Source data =
::::::::::

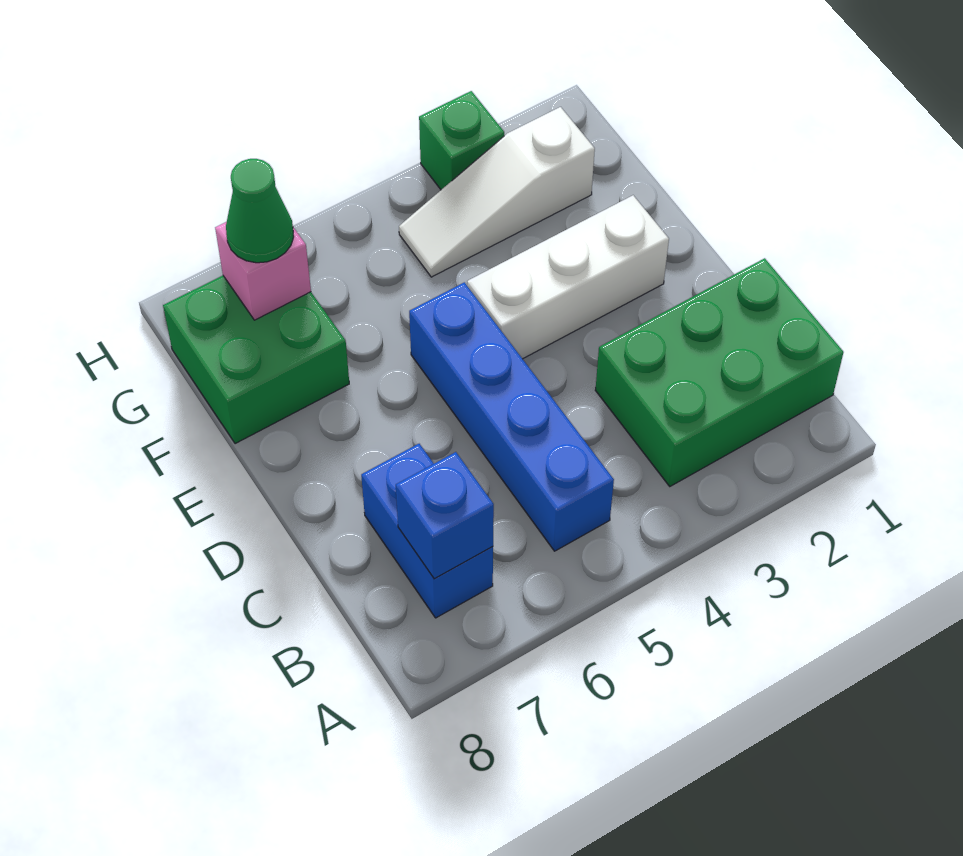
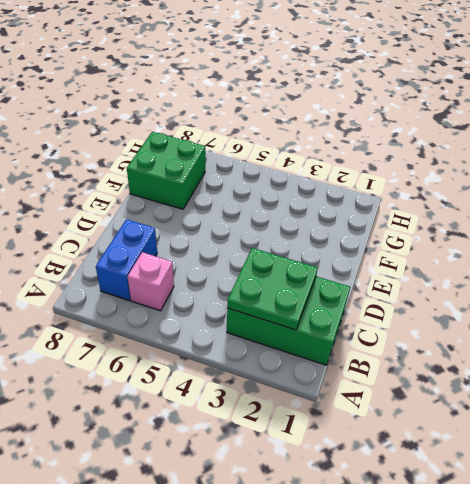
green plate B2:C3 level 2 -> none
pink brick B6 level 1 -> pink brick G7 level 2
none -> blue brick B5:E5 level 1
none -> white brick E2:E4 level 1

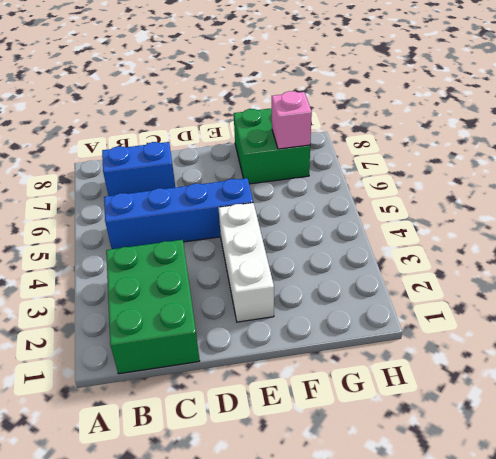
none -> white slope G2:G4 level 1 top 2
none -> green brick H3 level 1

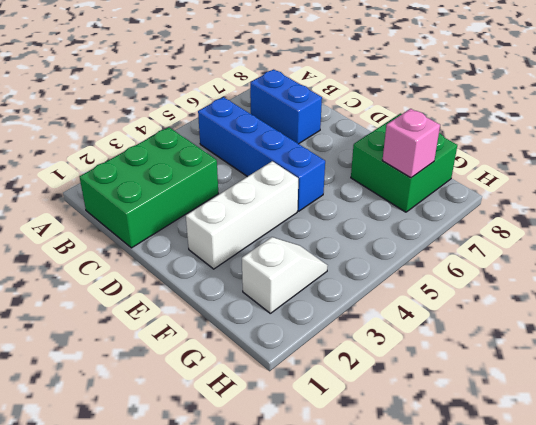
white slope G2:G3 level 1 top 2 -> white slope G2:G4 level 1 top 2
none -> green brick H3 level 1
none -> blue brick B7 level 2

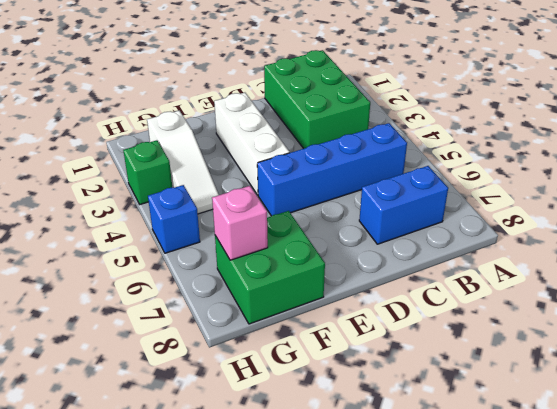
blue brick H5 level 1 -> blue brick B7 level 2
none -> green cone G7 level 3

::::::::::

Every line in the records that holds the word "blue" should be copied into the answer.

Exercise answer =
none -> blue brick B5:E5 level 1
none -> blue brick B7 level 2
blue brick H5 level 1 -> blue brick B7 level 2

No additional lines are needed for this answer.